+++ PROVIDED MATERIAL

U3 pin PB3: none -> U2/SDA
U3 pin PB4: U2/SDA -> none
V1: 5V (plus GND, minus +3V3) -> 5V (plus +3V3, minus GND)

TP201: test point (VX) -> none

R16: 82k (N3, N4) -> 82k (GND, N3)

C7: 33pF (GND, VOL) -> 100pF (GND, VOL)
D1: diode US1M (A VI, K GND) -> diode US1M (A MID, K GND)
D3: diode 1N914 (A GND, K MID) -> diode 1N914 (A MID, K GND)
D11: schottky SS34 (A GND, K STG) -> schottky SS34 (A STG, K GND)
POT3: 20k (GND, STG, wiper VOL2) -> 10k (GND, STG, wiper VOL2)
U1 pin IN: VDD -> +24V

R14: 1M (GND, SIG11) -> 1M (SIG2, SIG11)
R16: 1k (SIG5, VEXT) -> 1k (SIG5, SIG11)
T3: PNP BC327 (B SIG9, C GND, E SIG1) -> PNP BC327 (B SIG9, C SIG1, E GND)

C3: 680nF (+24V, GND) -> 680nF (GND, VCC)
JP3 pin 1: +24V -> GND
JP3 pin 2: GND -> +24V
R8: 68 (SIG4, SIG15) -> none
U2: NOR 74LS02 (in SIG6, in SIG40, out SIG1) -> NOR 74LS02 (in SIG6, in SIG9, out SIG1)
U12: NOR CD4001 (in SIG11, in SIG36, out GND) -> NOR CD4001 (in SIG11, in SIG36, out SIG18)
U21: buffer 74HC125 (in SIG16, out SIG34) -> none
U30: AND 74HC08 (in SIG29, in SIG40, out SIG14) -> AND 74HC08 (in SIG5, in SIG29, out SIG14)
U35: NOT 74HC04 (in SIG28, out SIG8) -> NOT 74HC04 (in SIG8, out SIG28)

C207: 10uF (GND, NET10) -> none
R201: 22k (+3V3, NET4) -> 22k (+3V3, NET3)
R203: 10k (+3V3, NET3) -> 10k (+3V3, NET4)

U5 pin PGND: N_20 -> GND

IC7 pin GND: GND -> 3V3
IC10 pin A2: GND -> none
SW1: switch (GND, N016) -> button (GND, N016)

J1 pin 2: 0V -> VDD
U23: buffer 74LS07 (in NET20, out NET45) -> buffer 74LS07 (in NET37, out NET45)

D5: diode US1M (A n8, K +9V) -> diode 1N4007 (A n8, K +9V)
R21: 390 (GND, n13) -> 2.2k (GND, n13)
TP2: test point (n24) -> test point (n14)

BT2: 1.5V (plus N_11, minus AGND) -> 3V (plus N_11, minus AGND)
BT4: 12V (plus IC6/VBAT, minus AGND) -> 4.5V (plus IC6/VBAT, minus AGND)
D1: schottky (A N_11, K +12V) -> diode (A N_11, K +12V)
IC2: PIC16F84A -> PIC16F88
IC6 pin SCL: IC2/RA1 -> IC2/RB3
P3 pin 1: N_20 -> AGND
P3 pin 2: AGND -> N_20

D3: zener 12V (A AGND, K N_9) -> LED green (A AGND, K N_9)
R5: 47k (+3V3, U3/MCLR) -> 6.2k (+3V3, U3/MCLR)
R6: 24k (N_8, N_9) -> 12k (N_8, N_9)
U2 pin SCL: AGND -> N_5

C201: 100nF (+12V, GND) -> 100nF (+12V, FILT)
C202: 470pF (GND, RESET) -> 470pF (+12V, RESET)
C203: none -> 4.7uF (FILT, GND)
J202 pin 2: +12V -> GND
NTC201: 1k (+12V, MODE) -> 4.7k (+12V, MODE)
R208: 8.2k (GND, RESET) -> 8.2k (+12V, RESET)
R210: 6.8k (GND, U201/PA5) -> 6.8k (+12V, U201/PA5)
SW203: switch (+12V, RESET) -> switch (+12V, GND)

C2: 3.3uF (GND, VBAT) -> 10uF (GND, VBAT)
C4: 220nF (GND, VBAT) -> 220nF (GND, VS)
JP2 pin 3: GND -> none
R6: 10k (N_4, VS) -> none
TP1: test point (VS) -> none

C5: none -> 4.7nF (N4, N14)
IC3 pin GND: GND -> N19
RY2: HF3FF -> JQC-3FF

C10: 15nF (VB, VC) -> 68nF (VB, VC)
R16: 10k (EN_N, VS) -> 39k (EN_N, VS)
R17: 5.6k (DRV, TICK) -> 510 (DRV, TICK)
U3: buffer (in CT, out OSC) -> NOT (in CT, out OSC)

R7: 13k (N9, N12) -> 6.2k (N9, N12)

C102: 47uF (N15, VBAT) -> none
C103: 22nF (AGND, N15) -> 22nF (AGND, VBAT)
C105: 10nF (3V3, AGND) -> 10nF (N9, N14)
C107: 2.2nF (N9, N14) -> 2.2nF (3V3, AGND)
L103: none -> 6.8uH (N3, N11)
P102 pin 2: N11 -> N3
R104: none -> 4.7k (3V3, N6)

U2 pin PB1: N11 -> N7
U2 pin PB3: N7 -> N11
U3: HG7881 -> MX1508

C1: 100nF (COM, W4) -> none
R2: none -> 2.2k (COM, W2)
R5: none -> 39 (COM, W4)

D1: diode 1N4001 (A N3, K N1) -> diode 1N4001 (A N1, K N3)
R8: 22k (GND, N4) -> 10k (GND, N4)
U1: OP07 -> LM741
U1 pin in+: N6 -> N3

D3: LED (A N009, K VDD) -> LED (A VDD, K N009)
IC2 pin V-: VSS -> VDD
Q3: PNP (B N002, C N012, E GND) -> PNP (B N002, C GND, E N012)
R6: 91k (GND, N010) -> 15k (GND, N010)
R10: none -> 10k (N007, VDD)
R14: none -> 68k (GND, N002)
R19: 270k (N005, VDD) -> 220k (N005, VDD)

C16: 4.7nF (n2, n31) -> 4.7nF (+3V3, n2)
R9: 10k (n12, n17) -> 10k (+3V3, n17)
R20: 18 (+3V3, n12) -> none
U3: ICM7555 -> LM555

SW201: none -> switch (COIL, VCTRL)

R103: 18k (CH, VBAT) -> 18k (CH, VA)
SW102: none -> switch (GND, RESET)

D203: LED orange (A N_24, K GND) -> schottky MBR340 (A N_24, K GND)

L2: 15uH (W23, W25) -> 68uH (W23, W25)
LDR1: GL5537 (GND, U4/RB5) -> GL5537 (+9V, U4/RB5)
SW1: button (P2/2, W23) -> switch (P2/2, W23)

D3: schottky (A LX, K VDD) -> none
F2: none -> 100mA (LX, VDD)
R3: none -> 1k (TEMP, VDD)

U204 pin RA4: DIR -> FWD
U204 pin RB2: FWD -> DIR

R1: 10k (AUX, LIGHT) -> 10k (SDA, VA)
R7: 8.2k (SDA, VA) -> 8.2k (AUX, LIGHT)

++++++

### WORK ITEM
Would you quote everything above from the line containing "D1: diode US1M" down to the line containing "U12: NOR CD4001"? Include both of those lines and nothing else.

### SOLUTION TO THE EXERCISE
D1: diode US1M (A VI, K GND) -> diode US1M (A MID, K GND)
D3: diode 1N914 (A GND, K MID) -> diode 1N914 (A MID, K GND)
D11: schottky SS34 (A GND, K STG) -> schottky SS34 (A STG, K GND)
POT3: 20k (GND, STG, wiper VOL2) -> 10k (GND, STG, wiper VOL2)
U1 pin IN: VDD -> +24V

R14: 1M (GND, SIG11) -> 1M (SIG2, SIG11)
R16: 1k (SIG5, VEXT) -> 1k (SIG5, SIG11)
T3: PNP BC327 (B SIG9, C GND, E SIG1) -> PNP BC327 (B SIG9, C SIG1, E GND)

C3: 680nF (+24V, GND) -> 680nF (GND, VCC)
JP3 pin 1: +24V -> GND
JP3 pin 2: GND -> +24V
R8: 68 (SIG4, SIG15) -> none
U2: NOR 74LS02 (in SIG6, in SIG40, out SIG1) -> NOR 74LS02 (in SIG6, in SIG9, out SIG1)
U12: NOR CD4001 (in SIG11, in SIG36, out GND) -> NOR CD4001 (in SIG11, in SIG36, out SIG18)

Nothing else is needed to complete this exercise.